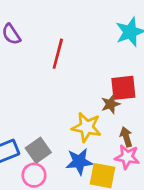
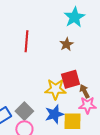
red square: (123, 88) -> (70, 79), moved
brown star: (111, 104) -> (66, 44), moved

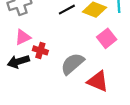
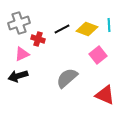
red cross: (40, 50) -> (38, 39), moved
red triangle: (98, 81) -> (105, 95), moved

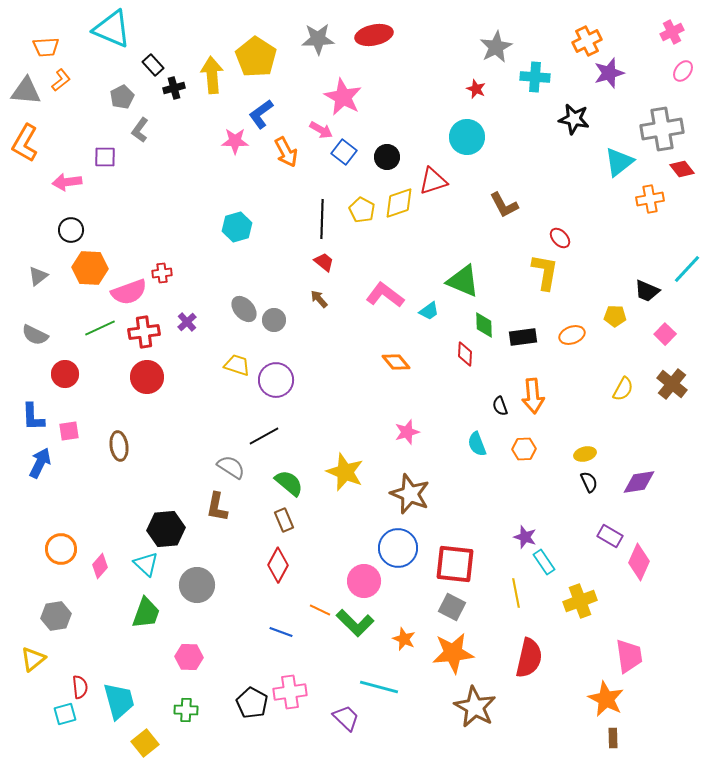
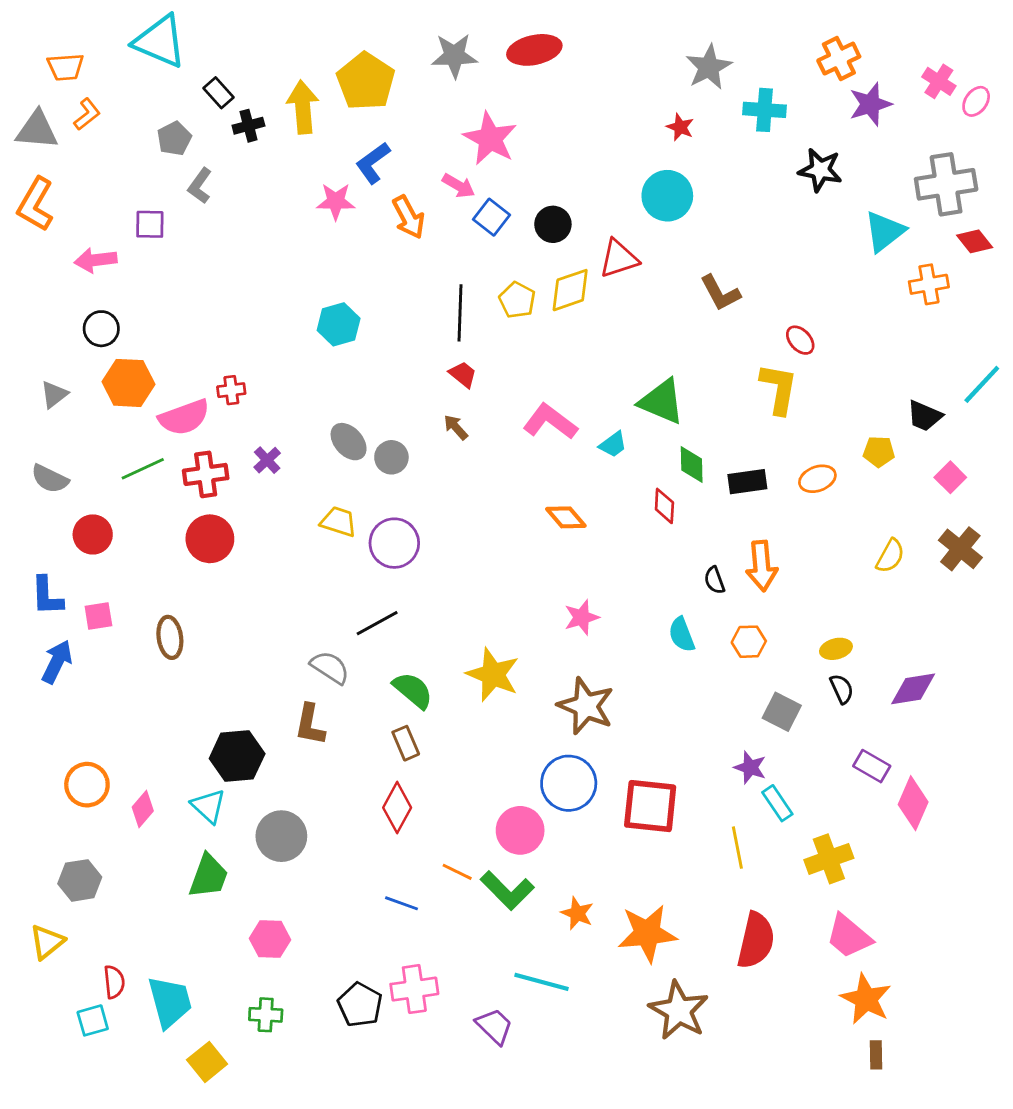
pink cross: (672, 32) -> (939, 81), moved, turned -30
gray square: (452, 607) -> (782, 712), moved
pink trapezoid: (629, 656) -> (849, 936), moved, turned 138

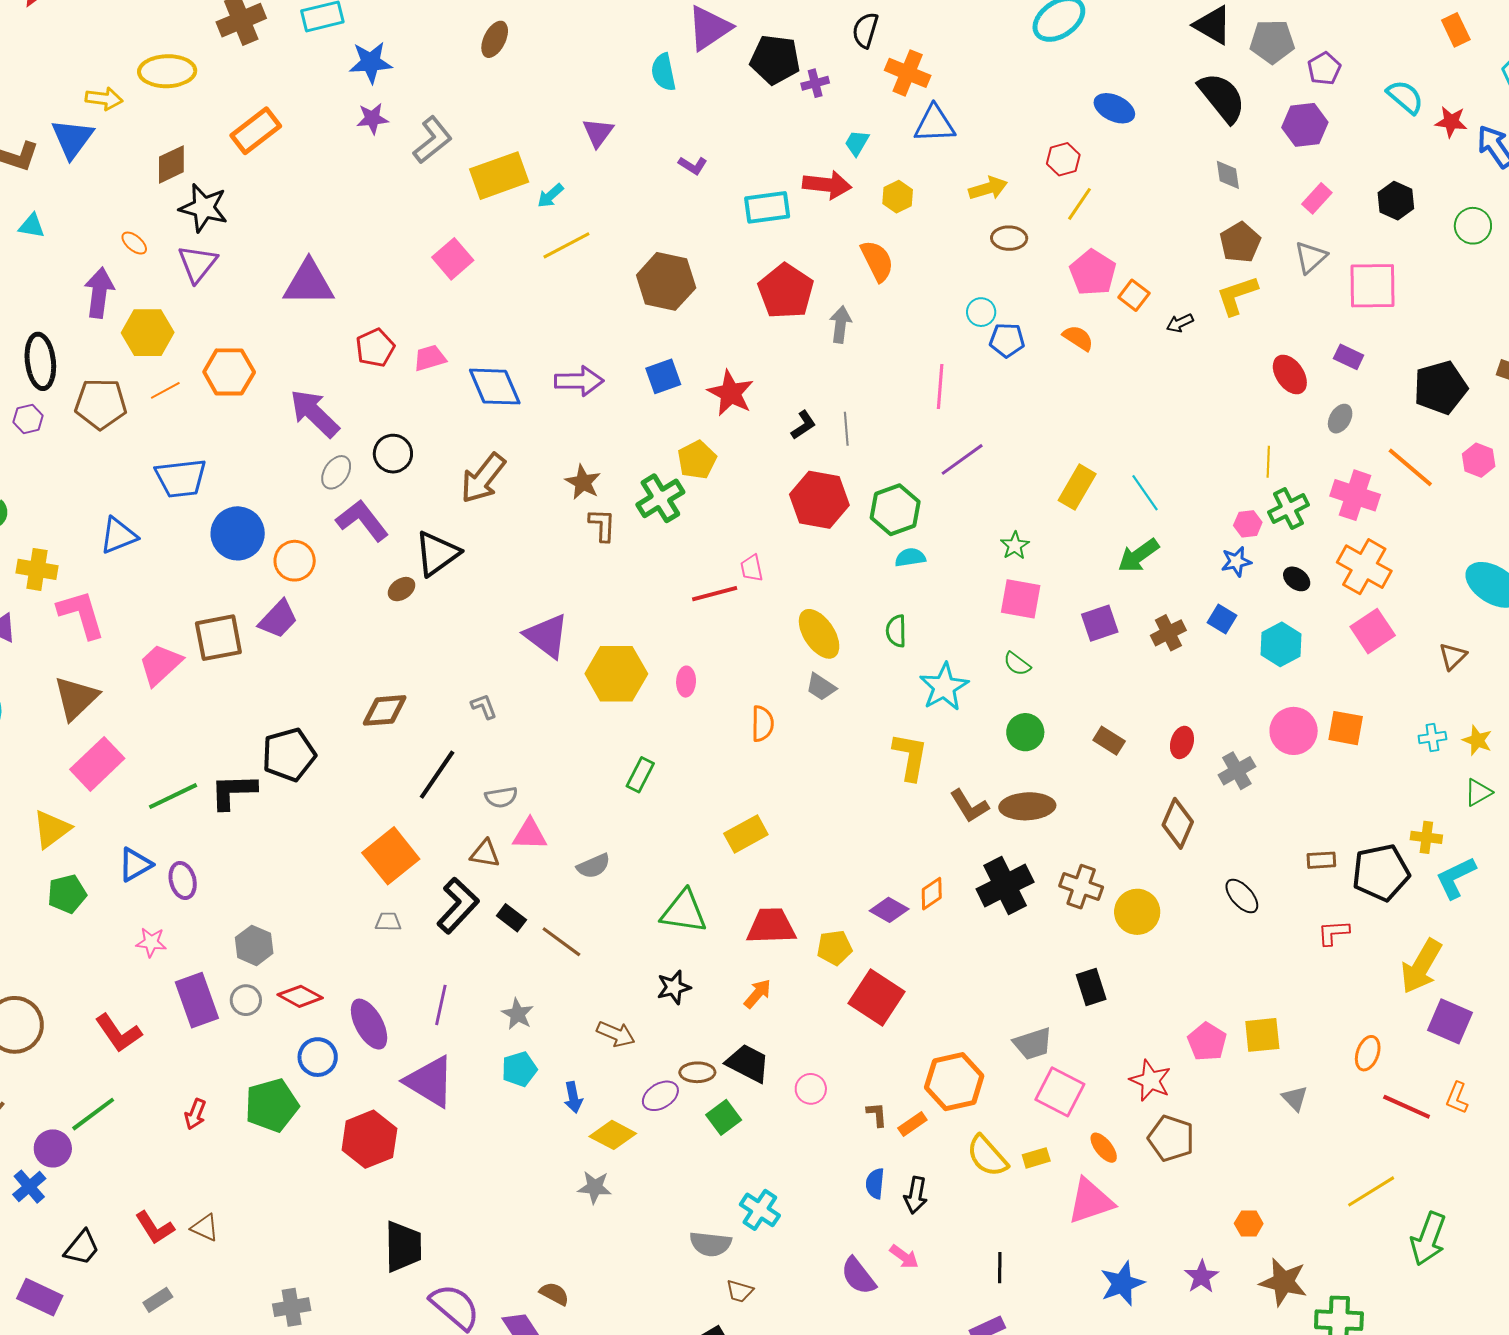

#### The problem:
Hand back the data above exactly, with no images.

#### Written response:
red square: (123, 88) -> (70, 79), moved
brown star: (111, 104) -> (66, 44), moved

red cross: (40, 50) -> (38, 39), moved
red triangle: (98, 81) -> (105, 95), moved

pink cross: (672, 32) -> (939, 81), moved, turned -30
gray square: (452, 607) -> (782, 712), moved
pink trapezoid: (629, 656) -> (849, 936), moved, turned 138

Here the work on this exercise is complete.